*Your instructions*: The data must be reproduced verbatim; images are to be omitted.

(Source records)
------------------------------------------------------------------------

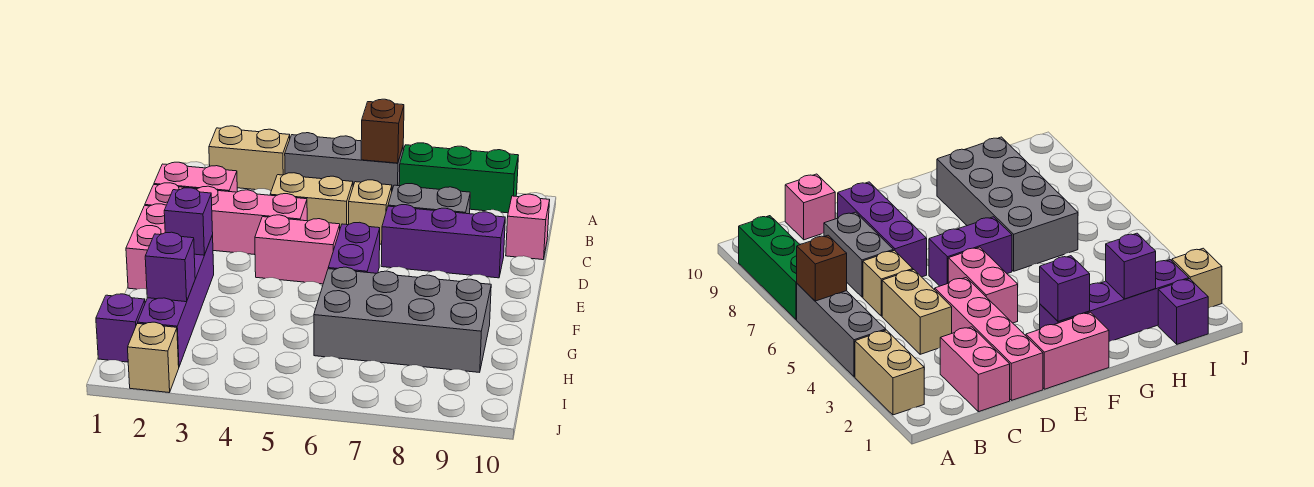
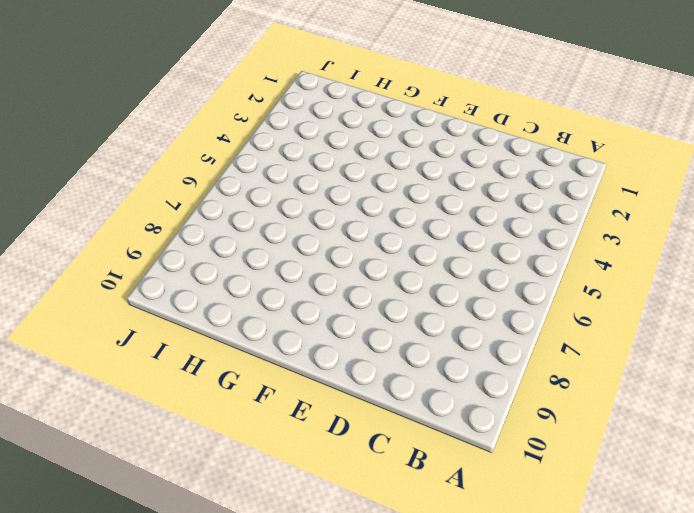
none -> tan brick A2:A3 level 1
none -> grey brick A4:A6 level 1
none -> green brick A7:A9 level 1

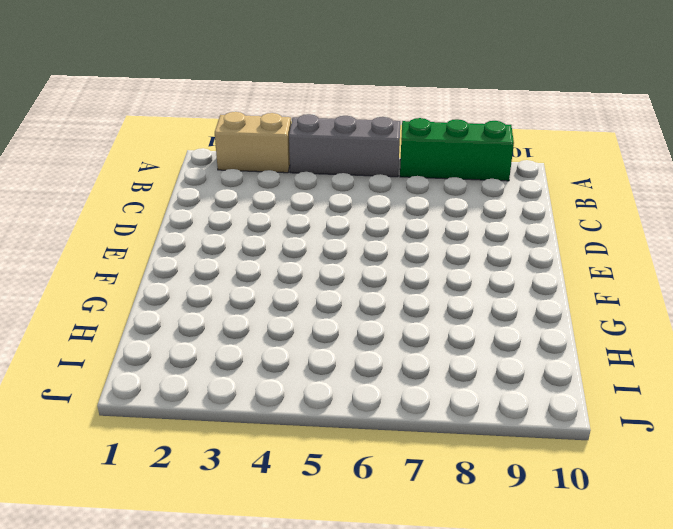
none -> pink brick C1:C2 level 1
none -> tan brick C4:C5 level 1
none -> tan brick C6 level 1

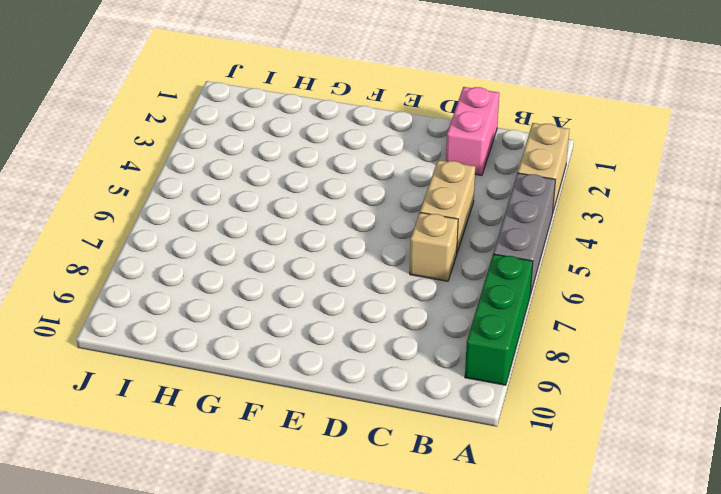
none -> grey brick C7:C8 level 1
none -> pink brick C10 level 1
none -> pink brick D1:D4 level 1

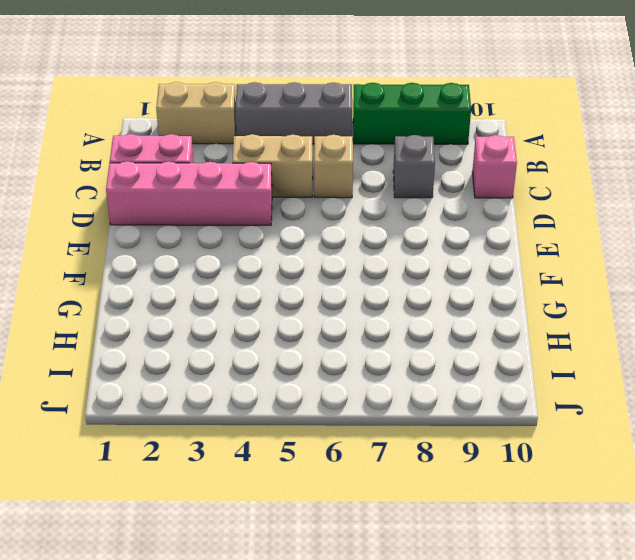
grey brick C8 level 1 -> grey brick C7:C8 level 1
none -> purple brick D7:D9 level 1
none -> pink brick E1:F1 level 1
none -> pink brick E4:E5 level 1

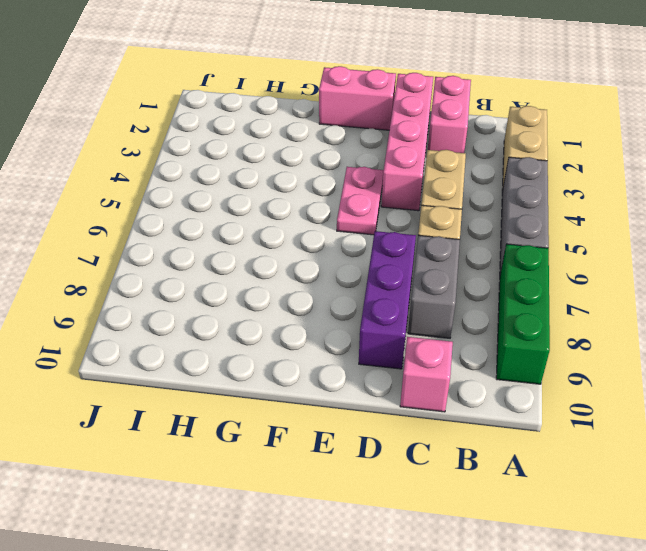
pink plate E4:E5 level 1 -> pink brick E4:E5 level 1
none -> purple brick E6:F6 level 1
none -> purple brick F2:I2 level 1
none -> grey brick G6:H9 level 1

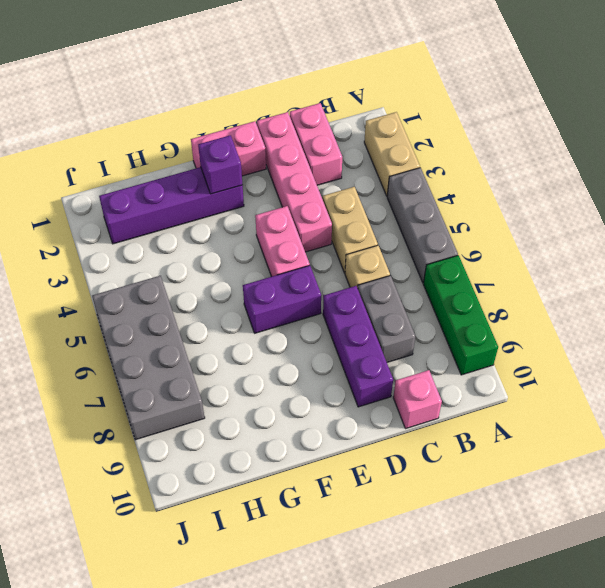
grey brick I5:J8 level 1 -> grey brick G6:H9 level 1
none -> purple brick I1 level 1
none -> tan brick J2 level 1
none -> brown brick A6 level 2

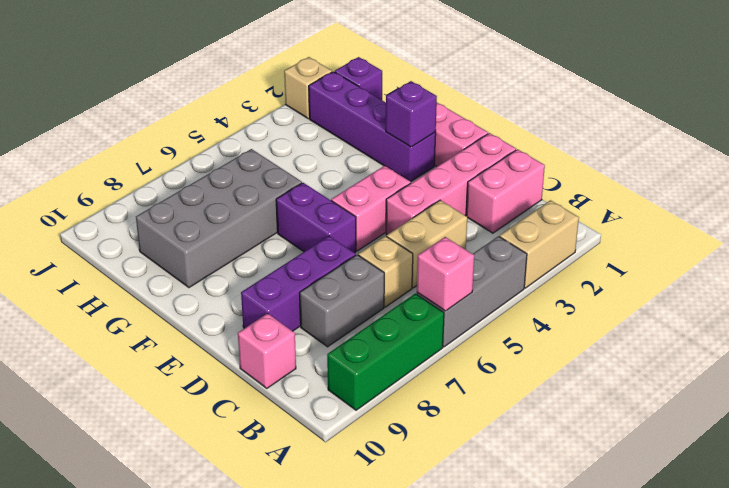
pink brick A6 level 2 -> brown brick A6 level 2
none -> purple brick H2 level 2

------------------------------------------------------------------------

*Task output*:
none -> tan brick A2:A3 level 1
none -> grey brick A4:A6 level 1
none -> green brick A7:A9 level 1

none -> pink brick C1:C2 level 1
none -> tan brick C4:C5 level 1
none -> tan brick C6 level 1

none -> grey brick C7:C8 level 1
none -> pink brick C10 level 1
none -> pink brick D1:D4 level 1

grey brick C8 level 1 -> grey brick C7:C8 level 1
none -> purple brick D7:D9 level 1
none -> pink brick E1:F1 level 1
none -> pink brick E4:E5 level 1

pink plate E4:E5 level 1 -> pink brick E4:E5 level 1
none -> purple brick E6:F6 level 1
none -> purple brick F2:I2 level 1
none -> grey brick G6:H9 level 1

grey brick I5:J8 level 1 -> grey brick G6:H9 level 1
none -> purple brick I1 level 1
none -> tan brick J2 level 1
none -> brown brick A6 level 2

pink brick A6 level 2 -> brown brick A6 level 2
none -> purple brick H2 level 2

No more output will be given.